Scene difference descriptions ::

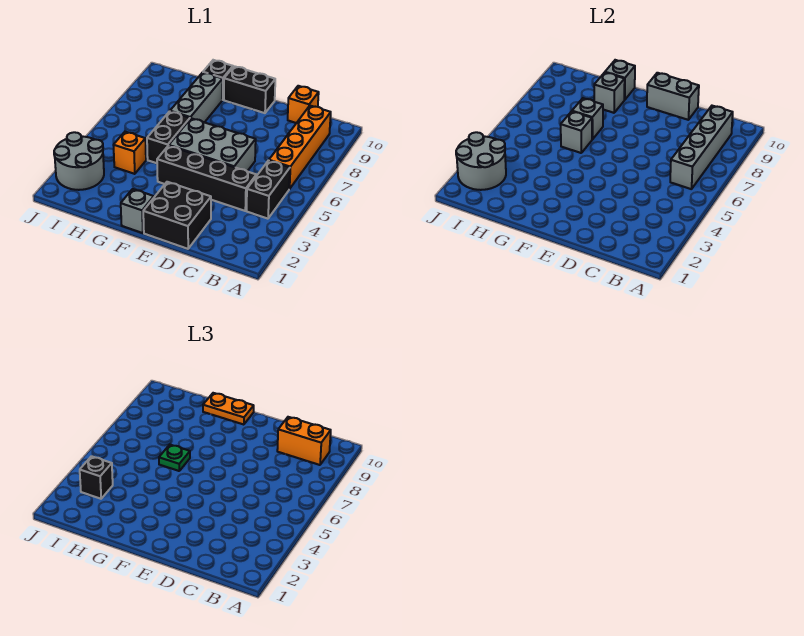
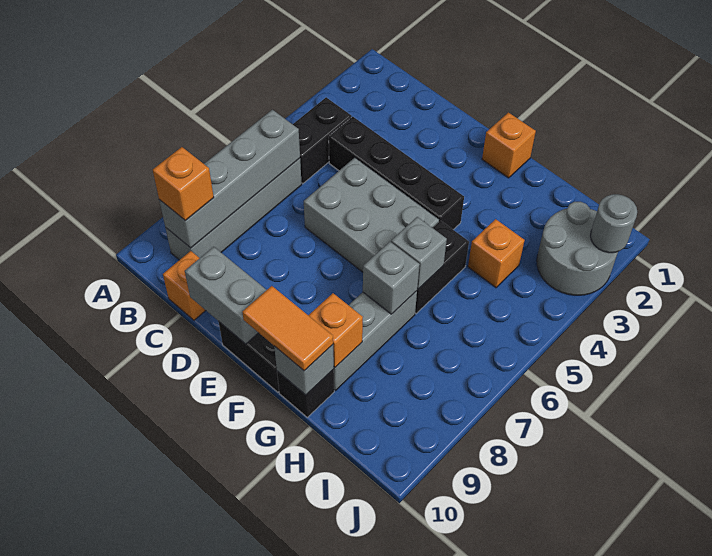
orange brick B6:B9 level 1 -> grey brick B6:B9 level 1
orange brick B9:C9 level 3 -> orange brick B9 level 3
black brick D1:E2 level 1 -> none
grey brick F1 level 1 -> orange brick F1 level 1
orange plate F10:G10 level 3 -> orange tile F10:G10 level 3
green plate G6 level 3 -> none
grey brick G9 level 2 -> orange brick G9 level 2
grey round brick I2:J3 level 2 -> grey round brick J2 level 2
black brick I3 level 3 -> none

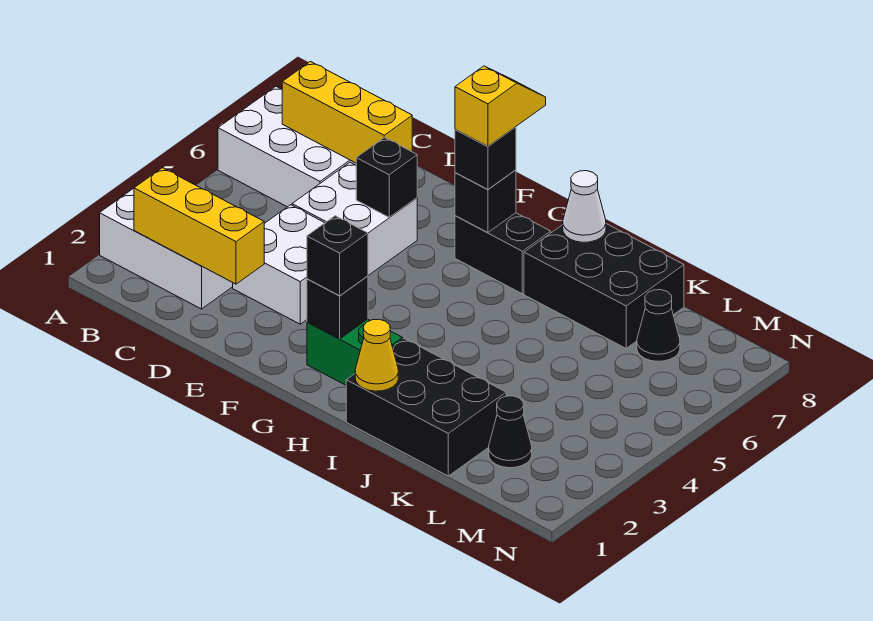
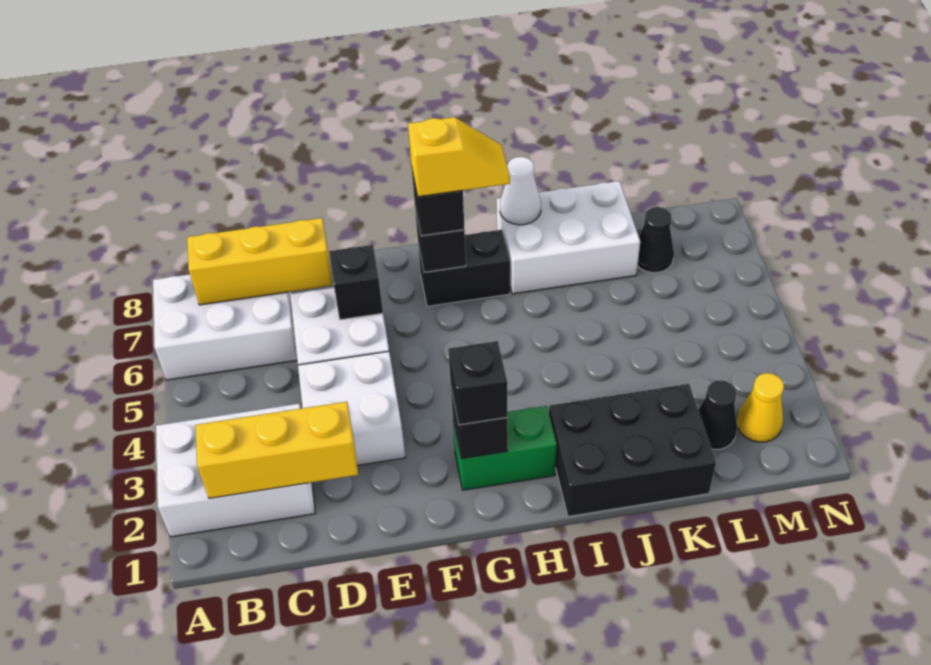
yellow slope G7:G8 level 4 top 7 -> yellow slope G7:H7 level 4 top G
yellow cone I1 level 2 -> yellow cone M2 level 1
black brick I7:K8 level 1 -> white brick I7:K8 level 1

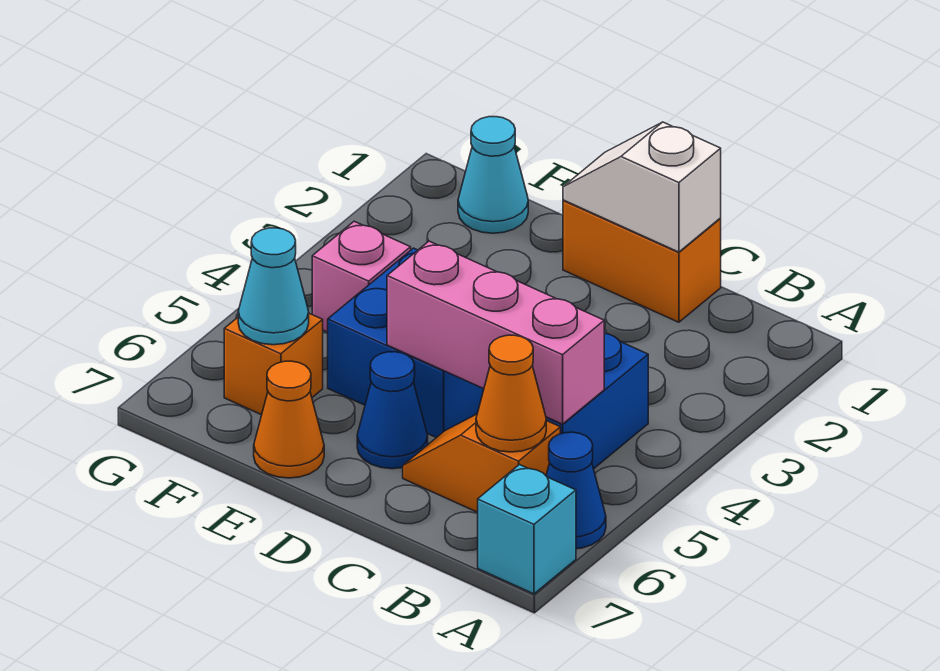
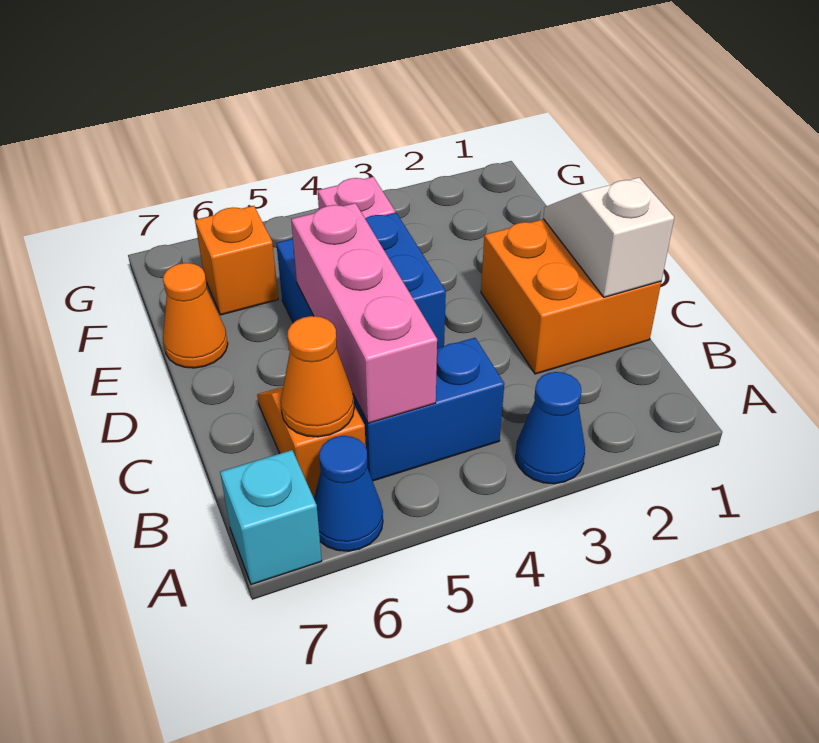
orange brick C1:D1 level 1 -> orange brick C1:D2 level 1
blue cone D6 level 1 -> blue cone A3 level 1
cyan cone F1 level 1 -> none
cyan cone F6 level 2 -> none

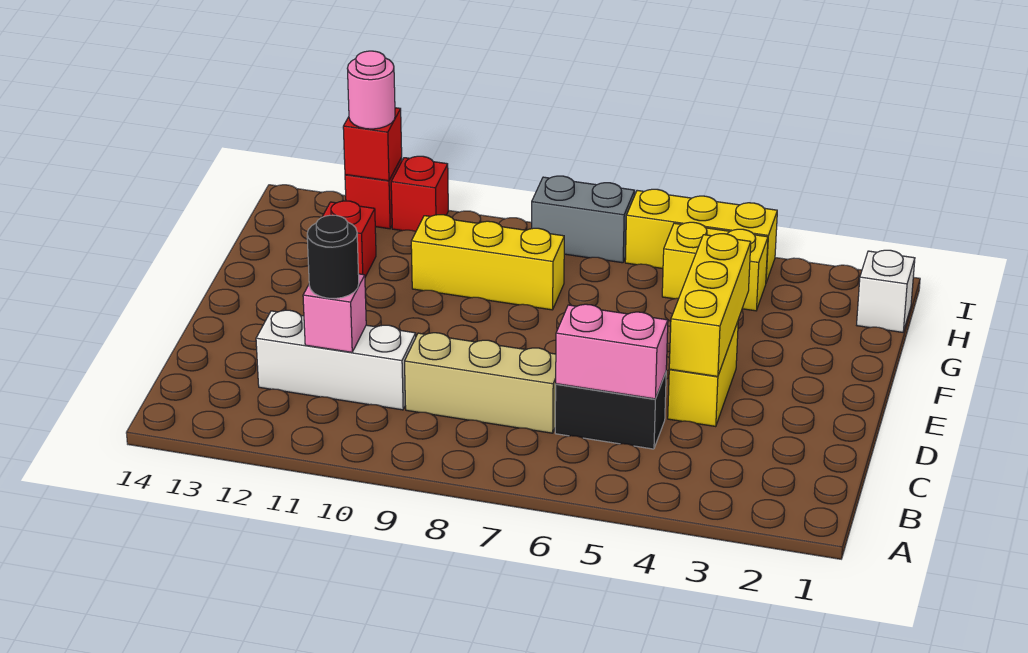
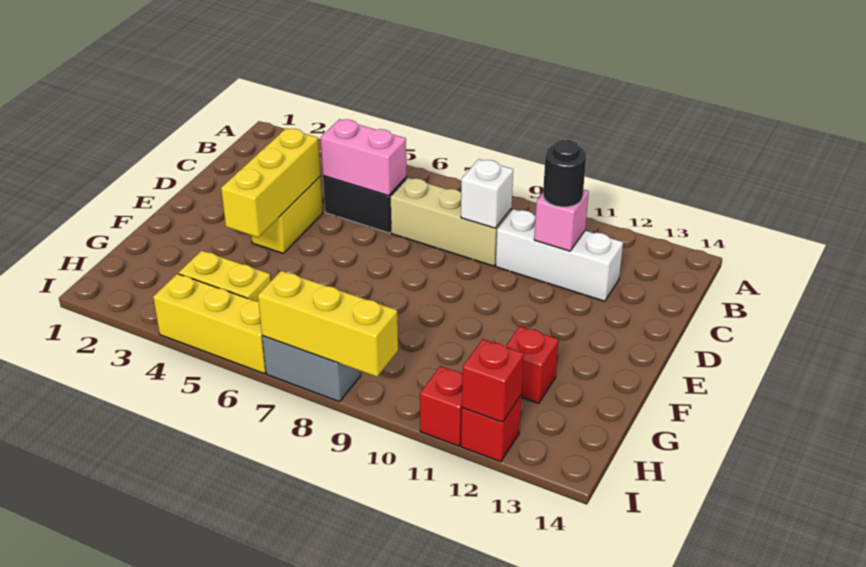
yellow brick G8:G10 level 1 -> yellow brick I7:I9 level 2
white brick H1 level 1 -> white brick C9 level 2
pink round brick I12 level 3 -> none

Work request ::
With the pictures removed, return all the entries exactly.

Answer section ::
orange brick B6:B9 level 1 -> grey brick B6:B9 level 1
orange brick B9:C9 level 3 -> orange brick B9 level 3
black brick D1:E2 level 1 -> none
grey brick F1 level 1 -> orange brick F1 level 1
orange plate F10:G10 level 3 -> orange tile F10:G10 level 3
green plate G6 level 3 -> none
grey brick G9 level 2 -> orange brick G9 level 2
grey round brick I2:J3 level 2 -> grey round brick J2 level 2
black brick I3 level 3 -> none

yellow slope G7:G8 level 4 top 7 -> yellow slope G7:H7 level 4 top G
yellow cone I1 level 2 -> yellow cone M2 level 1
black brick I7:K8 level 1 -> white brick I7:K8 level 1

orange brick C1:D1 level 1 -> orange brick C1:D2 level 1
blue cone D6 level 1 -> blue cone A3 level 1
cyan cone F1 level 1 -> none
cyan cone F6 level 2 -> none

yellow brick G8:G10 level 1 -> yellow brick I7:I9 level 2
white brick H1 level 1 -> white brick C9 level 2
pink round brick I12 level 3 -> none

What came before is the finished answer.